> Your objective:
Please repeat exactly, and only, the lines from the one containing "pink semicircle: (106, 49)" through the end of the records below, with no pictures.

> Excerpted records:
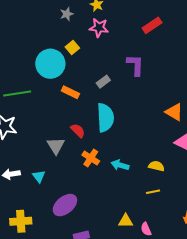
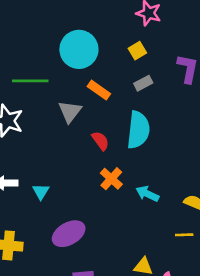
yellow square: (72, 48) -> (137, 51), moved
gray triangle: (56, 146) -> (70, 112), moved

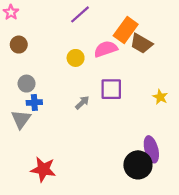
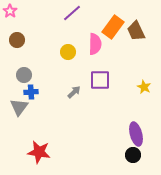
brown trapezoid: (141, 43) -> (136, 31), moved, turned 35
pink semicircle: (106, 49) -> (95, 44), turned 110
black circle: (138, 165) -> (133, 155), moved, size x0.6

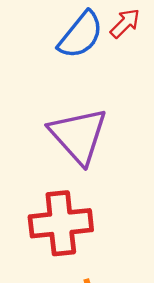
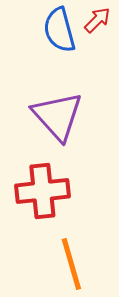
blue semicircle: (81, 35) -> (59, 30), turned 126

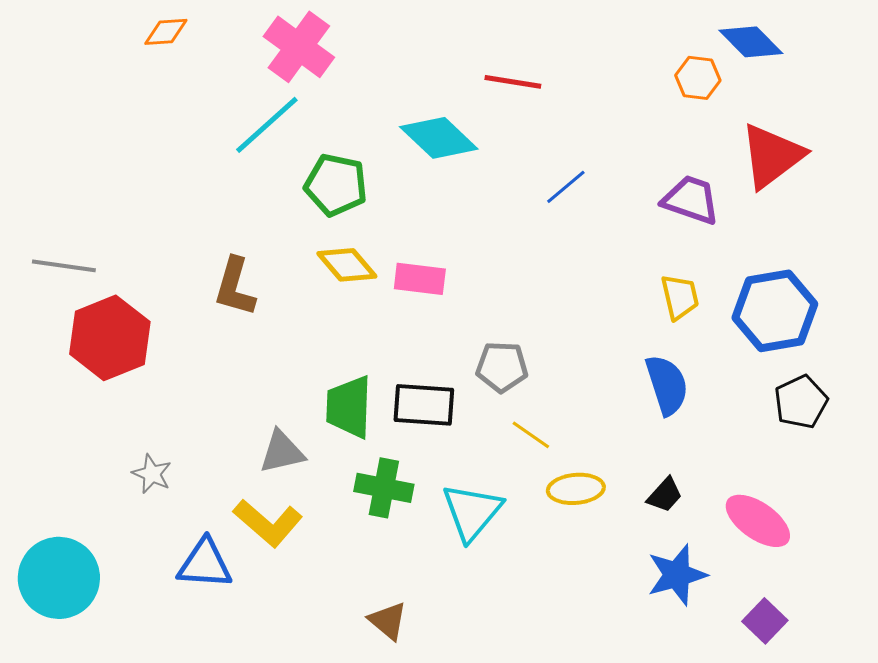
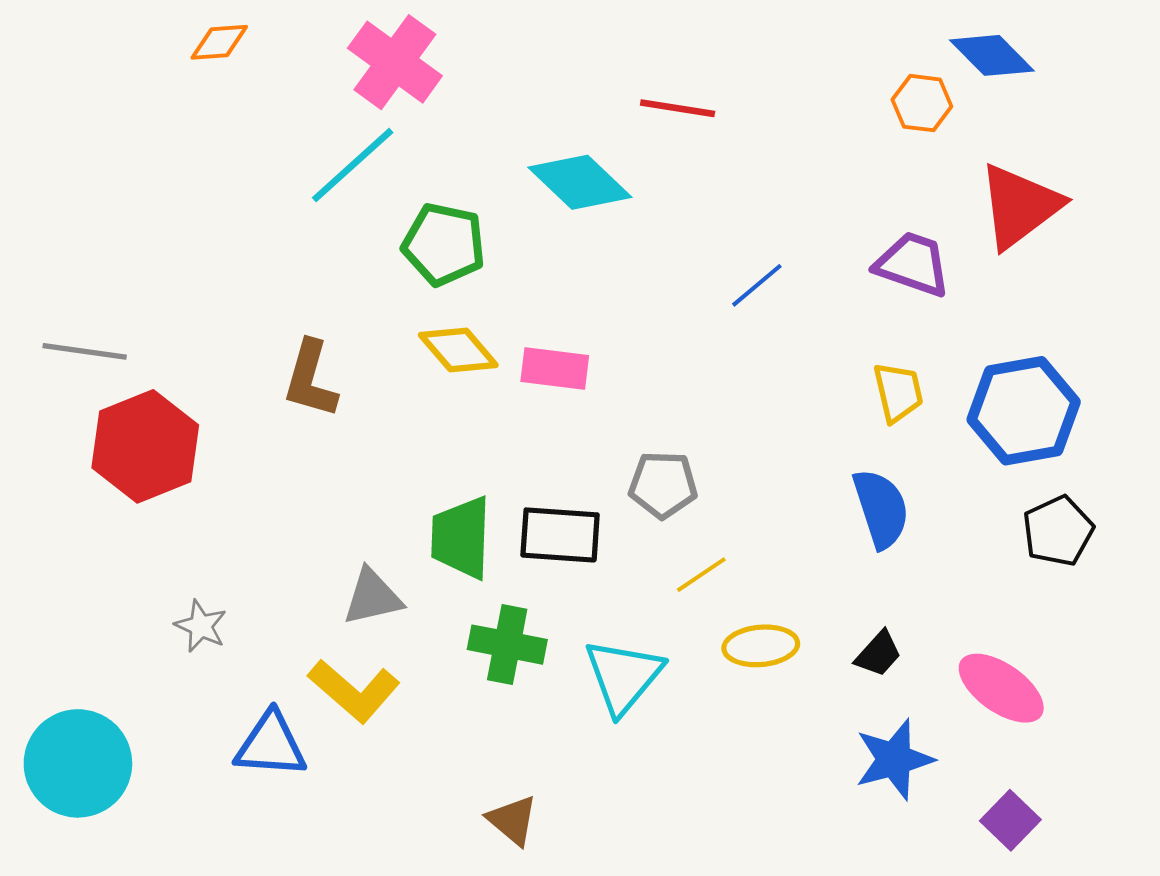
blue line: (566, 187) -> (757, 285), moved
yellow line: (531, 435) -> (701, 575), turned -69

> Exercise output:
pink semicircle: (106, 49) -> (95, 44), turned 110
black circle: (138, 165) -> (133, 155), moved, size x0.6

blue semicircle: (81, 35) -> (59, 30), turned 126

blue line: (566, 187) -> (757, 285), moved
yellow line: (531, 435) -> (701, 575), turned -69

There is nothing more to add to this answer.